> [The input]:
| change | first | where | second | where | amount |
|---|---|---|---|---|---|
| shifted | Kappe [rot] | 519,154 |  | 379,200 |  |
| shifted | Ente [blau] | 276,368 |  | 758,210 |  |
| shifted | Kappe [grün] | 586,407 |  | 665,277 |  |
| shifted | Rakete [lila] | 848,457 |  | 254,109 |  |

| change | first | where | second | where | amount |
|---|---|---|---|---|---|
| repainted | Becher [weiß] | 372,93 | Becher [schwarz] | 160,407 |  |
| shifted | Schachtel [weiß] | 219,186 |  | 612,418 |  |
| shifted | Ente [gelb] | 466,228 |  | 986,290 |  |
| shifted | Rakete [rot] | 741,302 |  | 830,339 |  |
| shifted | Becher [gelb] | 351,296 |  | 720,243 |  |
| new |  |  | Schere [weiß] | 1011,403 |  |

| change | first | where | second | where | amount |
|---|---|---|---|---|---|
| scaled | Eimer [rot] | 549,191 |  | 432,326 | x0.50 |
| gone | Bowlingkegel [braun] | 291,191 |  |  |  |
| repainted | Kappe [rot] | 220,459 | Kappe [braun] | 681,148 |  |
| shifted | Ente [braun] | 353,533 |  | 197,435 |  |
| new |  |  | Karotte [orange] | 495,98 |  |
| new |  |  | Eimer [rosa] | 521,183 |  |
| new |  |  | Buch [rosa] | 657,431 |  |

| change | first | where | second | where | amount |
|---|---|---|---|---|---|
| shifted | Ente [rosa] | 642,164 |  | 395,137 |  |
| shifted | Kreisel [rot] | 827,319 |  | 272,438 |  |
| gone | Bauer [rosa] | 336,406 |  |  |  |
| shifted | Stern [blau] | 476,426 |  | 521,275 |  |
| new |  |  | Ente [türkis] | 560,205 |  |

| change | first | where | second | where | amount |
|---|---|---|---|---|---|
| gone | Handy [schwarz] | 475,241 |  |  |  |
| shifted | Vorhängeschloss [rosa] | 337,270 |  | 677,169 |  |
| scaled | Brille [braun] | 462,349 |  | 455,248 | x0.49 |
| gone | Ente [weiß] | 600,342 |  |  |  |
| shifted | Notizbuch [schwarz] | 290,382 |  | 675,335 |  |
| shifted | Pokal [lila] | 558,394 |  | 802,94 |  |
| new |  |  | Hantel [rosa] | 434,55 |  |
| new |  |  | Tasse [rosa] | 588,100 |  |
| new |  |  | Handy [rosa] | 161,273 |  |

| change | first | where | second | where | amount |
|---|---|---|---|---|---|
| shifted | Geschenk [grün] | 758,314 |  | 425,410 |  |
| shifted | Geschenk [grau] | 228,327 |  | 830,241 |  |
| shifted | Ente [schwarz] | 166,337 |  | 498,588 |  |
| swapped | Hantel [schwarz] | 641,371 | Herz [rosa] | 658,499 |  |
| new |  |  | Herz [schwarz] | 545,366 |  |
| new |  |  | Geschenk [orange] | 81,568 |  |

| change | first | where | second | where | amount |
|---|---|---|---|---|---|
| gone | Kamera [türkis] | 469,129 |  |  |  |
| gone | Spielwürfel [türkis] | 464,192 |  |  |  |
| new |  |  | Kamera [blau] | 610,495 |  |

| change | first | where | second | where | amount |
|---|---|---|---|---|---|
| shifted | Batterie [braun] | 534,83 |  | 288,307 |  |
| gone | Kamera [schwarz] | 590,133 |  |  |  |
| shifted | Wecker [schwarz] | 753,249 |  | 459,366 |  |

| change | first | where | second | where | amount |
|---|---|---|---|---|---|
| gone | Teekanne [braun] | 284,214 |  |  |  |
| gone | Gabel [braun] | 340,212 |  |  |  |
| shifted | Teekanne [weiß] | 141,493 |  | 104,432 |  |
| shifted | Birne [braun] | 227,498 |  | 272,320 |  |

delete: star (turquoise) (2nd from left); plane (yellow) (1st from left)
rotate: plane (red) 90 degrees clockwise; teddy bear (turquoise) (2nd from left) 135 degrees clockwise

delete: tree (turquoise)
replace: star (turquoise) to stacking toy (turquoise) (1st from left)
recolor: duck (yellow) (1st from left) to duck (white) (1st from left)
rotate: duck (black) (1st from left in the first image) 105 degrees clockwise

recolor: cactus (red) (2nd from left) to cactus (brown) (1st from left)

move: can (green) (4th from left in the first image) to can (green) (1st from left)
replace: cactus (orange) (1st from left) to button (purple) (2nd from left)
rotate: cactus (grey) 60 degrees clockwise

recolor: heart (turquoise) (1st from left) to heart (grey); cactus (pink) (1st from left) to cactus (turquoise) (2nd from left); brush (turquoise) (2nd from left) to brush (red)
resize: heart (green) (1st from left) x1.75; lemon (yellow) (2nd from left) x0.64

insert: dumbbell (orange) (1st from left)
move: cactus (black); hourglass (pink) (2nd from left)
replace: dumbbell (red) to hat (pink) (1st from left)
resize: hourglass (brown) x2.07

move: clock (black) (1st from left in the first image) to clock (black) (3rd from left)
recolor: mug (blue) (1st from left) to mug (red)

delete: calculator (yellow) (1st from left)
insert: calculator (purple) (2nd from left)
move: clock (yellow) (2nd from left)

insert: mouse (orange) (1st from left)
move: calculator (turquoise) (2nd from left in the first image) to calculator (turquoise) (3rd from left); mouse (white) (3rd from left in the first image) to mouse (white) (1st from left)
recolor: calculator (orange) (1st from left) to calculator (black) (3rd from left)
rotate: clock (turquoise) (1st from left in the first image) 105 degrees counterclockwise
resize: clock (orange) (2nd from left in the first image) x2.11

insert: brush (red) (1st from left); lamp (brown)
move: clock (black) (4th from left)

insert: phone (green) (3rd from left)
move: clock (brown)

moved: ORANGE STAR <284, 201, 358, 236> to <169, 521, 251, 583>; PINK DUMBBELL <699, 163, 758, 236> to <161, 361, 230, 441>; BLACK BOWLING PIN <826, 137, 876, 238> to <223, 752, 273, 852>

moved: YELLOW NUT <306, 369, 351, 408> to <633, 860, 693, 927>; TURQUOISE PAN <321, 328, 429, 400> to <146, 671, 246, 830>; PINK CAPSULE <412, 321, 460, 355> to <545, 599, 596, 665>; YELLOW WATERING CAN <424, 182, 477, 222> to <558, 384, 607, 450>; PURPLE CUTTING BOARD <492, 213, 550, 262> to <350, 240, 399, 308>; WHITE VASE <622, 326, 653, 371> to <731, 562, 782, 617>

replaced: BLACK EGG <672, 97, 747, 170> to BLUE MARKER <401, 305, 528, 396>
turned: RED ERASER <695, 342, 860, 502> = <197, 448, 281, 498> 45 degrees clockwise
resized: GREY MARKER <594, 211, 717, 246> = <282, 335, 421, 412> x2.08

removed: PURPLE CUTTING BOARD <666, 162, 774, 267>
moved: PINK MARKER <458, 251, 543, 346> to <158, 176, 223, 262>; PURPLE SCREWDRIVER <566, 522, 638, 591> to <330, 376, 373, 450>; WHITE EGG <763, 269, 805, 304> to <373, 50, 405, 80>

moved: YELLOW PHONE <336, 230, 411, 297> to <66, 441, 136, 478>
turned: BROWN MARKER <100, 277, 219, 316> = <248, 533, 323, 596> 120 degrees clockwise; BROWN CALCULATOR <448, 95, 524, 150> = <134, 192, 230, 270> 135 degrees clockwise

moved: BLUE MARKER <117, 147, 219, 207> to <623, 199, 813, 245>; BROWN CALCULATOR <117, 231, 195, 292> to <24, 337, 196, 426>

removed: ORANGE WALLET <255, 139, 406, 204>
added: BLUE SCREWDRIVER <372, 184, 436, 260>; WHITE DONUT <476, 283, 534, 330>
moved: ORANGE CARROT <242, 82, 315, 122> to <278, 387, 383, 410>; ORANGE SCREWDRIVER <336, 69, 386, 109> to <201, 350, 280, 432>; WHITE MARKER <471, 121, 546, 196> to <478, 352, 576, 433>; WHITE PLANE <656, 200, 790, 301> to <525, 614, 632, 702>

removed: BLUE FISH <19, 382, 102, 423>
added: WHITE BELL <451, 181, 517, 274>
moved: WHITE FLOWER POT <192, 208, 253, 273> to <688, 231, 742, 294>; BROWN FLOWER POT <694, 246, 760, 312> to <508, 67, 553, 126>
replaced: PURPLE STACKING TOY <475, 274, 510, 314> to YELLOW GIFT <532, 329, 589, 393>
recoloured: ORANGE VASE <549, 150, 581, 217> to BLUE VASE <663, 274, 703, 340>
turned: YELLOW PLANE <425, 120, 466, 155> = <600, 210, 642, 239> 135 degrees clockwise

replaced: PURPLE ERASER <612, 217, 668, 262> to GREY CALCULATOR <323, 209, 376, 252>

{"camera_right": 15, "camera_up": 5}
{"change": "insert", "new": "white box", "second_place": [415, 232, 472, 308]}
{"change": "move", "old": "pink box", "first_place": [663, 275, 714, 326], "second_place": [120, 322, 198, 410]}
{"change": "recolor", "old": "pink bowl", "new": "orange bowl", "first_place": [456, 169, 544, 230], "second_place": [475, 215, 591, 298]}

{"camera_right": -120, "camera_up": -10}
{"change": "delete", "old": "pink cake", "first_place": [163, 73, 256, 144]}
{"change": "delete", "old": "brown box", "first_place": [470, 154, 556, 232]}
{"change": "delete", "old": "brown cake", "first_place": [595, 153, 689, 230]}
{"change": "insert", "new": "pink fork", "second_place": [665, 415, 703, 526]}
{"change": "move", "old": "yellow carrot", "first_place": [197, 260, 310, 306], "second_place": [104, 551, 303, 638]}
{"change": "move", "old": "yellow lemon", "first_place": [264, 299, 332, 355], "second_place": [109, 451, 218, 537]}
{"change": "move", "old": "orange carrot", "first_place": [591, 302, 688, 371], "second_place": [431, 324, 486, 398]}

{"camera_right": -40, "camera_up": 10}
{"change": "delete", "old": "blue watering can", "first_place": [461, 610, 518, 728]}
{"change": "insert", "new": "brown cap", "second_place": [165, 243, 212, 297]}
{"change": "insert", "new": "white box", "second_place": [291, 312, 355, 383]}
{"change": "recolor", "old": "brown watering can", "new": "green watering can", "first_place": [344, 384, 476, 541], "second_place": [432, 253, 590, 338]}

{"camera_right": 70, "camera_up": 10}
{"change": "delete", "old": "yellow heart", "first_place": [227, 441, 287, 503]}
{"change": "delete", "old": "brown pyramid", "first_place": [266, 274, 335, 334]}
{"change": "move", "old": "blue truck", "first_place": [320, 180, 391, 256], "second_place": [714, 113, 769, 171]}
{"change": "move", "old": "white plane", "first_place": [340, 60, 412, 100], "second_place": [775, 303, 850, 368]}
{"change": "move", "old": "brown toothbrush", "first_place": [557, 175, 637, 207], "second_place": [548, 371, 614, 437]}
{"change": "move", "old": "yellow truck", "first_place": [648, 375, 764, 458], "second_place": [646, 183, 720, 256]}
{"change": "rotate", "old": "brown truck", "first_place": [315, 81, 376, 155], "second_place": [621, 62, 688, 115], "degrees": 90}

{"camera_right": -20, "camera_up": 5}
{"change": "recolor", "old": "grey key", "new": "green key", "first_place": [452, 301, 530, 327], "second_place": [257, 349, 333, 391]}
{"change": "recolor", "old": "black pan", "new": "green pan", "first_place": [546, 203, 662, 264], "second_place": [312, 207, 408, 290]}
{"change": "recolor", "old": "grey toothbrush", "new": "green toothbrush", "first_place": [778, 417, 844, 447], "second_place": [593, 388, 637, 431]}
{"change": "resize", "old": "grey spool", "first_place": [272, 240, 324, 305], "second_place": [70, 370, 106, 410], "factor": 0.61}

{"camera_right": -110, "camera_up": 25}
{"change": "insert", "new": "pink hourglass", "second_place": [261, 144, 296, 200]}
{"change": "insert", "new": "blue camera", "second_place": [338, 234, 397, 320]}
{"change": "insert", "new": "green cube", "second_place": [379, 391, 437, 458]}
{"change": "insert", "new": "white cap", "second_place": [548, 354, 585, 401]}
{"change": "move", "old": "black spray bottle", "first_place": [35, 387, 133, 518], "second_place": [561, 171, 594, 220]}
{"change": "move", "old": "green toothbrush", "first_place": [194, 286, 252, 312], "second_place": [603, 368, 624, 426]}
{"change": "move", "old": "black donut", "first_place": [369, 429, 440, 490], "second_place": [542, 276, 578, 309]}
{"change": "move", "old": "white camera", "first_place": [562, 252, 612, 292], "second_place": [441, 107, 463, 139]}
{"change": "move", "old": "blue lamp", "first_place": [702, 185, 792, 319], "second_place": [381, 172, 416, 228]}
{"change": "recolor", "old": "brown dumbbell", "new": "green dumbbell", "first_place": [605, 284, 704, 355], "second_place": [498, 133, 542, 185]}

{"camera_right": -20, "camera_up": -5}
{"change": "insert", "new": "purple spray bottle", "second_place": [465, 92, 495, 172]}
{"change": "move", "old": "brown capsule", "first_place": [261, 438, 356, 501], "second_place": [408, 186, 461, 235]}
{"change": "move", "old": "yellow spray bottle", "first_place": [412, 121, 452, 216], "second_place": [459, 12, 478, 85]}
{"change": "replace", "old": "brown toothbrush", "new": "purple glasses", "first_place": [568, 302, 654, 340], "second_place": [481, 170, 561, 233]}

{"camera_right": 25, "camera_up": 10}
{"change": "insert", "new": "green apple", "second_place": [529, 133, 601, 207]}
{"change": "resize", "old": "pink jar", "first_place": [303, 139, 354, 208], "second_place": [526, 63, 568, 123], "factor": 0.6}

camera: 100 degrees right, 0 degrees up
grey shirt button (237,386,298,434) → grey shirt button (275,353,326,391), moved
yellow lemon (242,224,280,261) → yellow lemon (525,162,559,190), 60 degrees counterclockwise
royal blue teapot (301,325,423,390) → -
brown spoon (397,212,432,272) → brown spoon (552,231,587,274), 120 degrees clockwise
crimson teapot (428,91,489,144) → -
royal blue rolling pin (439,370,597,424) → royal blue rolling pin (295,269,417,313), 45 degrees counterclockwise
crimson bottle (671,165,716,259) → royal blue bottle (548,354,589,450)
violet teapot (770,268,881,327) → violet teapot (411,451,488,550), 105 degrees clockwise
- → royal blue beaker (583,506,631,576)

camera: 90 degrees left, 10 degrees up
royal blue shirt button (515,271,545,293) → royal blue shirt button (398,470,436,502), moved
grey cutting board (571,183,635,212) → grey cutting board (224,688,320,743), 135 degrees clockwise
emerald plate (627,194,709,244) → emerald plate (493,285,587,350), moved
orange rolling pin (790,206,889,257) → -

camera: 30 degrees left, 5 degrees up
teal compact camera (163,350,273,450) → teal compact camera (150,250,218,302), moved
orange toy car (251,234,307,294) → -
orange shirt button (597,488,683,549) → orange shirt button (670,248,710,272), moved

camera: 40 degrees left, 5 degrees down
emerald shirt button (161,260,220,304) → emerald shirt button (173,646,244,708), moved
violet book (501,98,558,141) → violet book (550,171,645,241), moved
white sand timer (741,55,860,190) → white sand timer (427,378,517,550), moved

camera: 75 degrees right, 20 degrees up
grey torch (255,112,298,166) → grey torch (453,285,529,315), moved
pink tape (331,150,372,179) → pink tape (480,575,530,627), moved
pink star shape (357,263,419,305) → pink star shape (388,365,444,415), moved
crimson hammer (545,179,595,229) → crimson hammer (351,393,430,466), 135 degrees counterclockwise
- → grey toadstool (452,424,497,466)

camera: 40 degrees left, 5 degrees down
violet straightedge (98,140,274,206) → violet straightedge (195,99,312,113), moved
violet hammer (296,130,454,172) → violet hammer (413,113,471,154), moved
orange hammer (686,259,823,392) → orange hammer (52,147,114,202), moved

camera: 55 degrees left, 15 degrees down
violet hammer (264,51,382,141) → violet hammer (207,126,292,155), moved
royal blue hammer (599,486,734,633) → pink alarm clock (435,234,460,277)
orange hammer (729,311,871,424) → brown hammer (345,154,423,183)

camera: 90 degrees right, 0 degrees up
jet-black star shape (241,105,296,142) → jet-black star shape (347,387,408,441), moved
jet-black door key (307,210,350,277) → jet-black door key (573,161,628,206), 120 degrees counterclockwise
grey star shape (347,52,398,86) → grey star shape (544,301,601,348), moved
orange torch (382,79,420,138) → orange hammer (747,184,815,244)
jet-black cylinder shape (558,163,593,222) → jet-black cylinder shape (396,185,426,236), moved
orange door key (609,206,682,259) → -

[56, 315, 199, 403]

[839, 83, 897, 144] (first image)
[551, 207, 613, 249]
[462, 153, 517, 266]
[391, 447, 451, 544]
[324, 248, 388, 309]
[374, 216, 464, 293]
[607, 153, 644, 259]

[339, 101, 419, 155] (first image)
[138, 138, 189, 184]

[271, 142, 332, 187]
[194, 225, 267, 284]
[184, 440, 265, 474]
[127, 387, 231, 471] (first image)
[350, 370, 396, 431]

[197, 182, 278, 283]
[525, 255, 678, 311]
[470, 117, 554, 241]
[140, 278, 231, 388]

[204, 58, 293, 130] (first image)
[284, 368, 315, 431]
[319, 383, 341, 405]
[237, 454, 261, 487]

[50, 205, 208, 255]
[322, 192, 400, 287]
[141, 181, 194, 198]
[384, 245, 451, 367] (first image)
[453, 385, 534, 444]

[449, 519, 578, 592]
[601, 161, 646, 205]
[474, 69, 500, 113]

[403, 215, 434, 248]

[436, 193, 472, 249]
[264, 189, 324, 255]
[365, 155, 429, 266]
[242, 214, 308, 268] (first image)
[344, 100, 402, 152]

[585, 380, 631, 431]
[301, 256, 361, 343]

> [Description of the task]:
Where the listing above reaches the line that contains "crimson bottle (671,165,716,259)", start retyping, and finish with the line that contains "violet teapot (770,268,881,327)"; reproduce those lines exactly and no others.

> [Answer below]:
crimson bottle (671,165,716,259) → royal blue bottle (548,354,589,450)
violet teapot (770,268,881,327) → violet teapot (411,451,488,550), 105 degrees clockwise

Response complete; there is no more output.